------ PROVIDED RECORDS

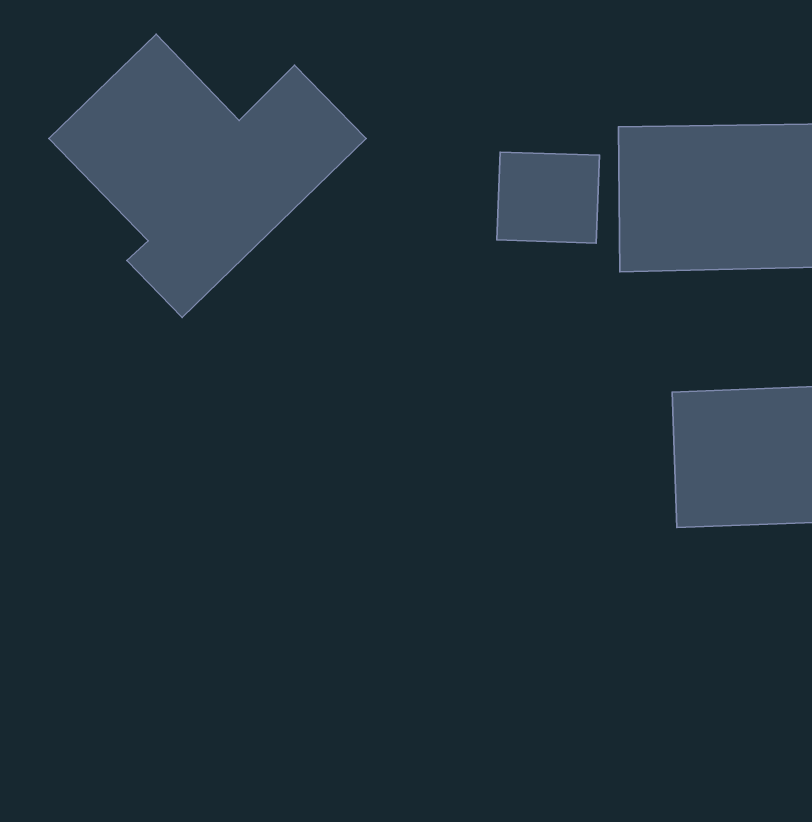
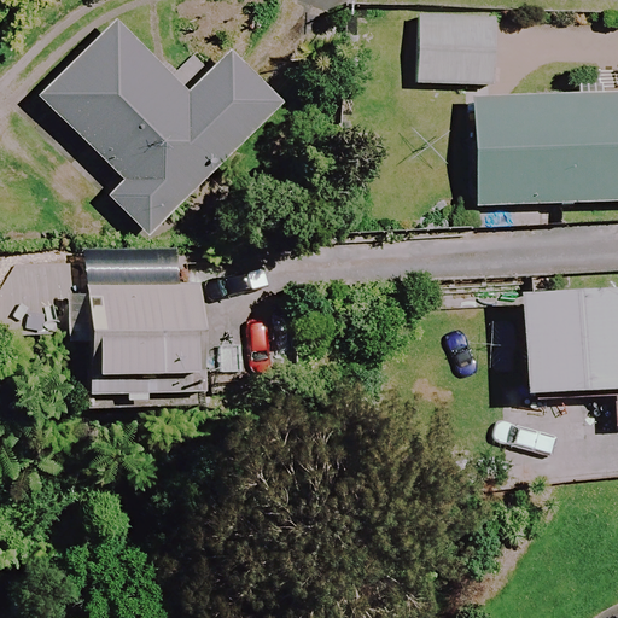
building: [497,152,599,243] -> [420,14,496,82]
building: none -> [75,285,200,377]

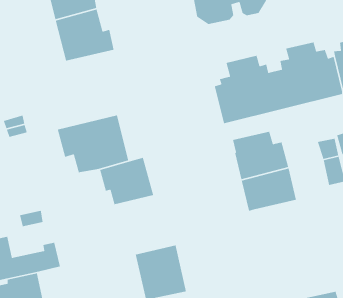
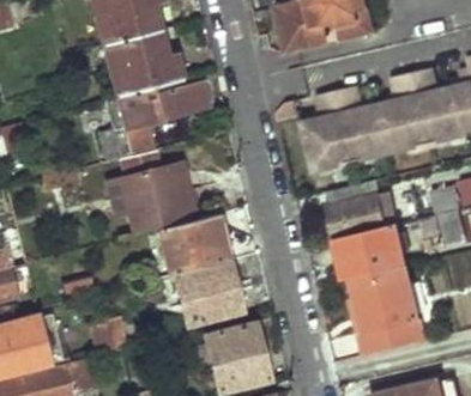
building: none -> [101,77,211,160]
building: none -> [176,260,241,325]
building: none -> [351,266,424,355]

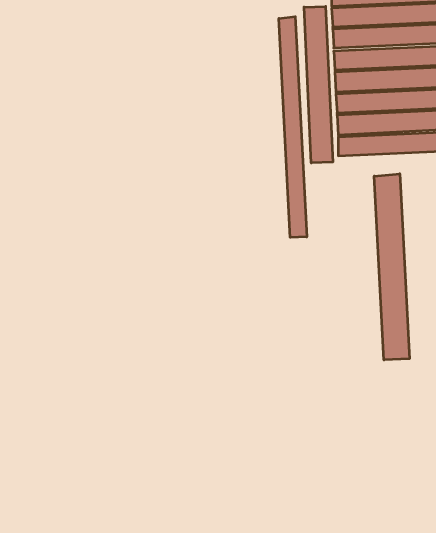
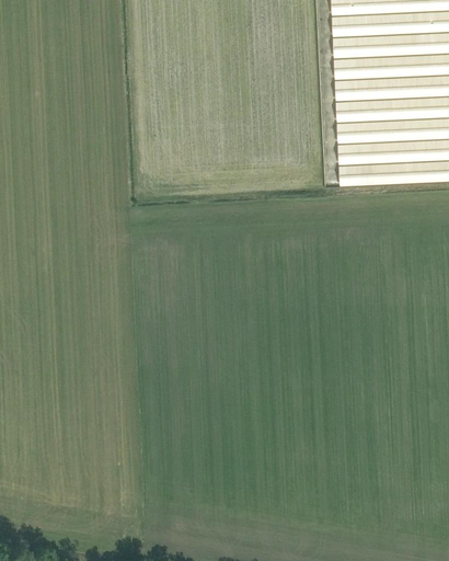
building: [304,6,333,163] -> none
building: [279,17,307,237] -> none
building: [374,174,409,360] -> none

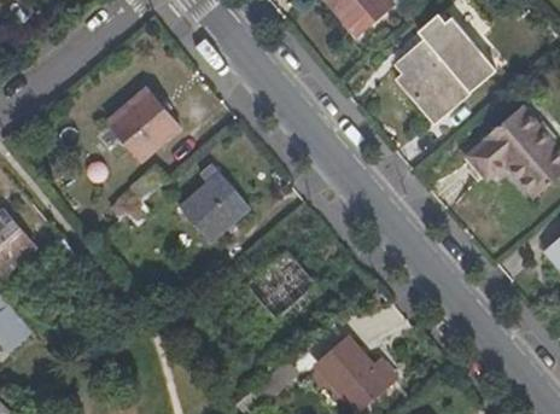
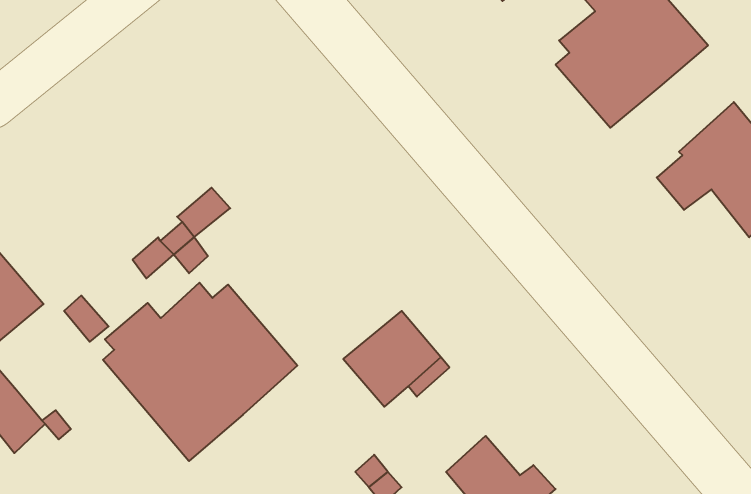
building: [107,89,179,161] -> none
building: [179,173,247,241] -> none
building: none -> [103,283,297,461]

------------

WORK TO BE COMPLETED → What the answer needs is every record above, exactly as written, and no pictures.

ANSWER FOR THE TASK →
building: [497,152,599,243] -> [420,14,496,82]
building: none -> [75,285,200,377]

building: none -> [101,77,211,160]
building: none -> [176,260,241,325]
building: none -> [351,266,424,355]

building: [304,6,333,163] -> none
building: [279,17,307,237] -> none
building: [374,174,409,360] -> none

building: [107,89,179,161] -> none
building: [179,173,247,241] -> none
building: none -> [103,283,297,461]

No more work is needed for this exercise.